(Data begins)

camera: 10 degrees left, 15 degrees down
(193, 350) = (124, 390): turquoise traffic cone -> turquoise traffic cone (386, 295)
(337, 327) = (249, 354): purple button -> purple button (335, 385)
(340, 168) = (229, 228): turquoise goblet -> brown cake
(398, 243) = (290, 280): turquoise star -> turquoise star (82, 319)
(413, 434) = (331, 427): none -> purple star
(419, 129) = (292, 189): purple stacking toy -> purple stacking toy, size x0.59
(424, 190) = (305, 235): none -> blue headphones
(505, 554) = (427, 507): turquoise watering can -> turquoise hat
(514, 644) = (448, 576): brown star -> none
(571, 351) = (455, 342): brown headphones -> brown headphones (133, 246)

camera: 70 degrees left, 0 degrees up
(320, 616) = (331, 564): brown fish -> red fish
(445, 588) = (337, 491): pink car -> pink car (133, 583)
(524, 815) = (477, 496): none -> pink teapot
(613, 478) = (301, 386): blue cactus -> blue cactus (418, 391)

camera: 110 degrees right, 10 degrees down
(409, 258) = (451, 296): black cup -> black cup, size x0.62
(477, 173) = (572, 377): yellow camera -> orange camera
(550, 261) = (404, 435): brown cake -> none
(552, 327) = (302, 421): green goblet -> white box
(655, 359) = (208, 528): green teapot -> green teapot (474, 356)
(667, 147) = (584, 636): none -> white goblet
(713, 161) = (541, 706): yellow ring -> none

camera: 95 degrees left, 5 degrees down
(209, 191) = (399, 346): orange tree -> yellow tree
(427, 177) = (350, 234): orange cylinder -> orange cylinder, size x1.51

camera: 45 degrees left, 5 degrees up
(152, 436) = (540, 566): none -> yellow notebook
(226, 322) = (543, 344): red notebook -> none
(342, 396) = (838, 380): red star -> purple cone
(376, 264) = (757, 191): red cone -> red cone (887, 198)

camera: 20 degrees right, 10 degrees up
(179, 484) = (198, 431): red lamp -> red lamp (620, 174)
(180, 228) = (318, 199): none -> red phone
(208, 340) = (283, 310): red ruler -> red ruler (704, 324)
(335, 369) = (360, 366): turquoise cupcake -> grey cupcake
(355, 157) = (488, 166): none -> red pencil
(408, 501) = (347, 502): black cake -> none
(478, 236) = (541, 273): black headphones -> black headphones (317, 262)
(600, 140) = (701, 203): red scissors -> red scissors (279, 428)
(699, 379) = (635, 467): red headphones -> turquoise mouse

(Data ends)

Assignment » Report back every line of the entries in which "pink" occurs.

Solved problem »
(445, 588) = (337, 491): pink car -> pink car (133, 583)
(524, 815) = (477, 496): none -> pink teapot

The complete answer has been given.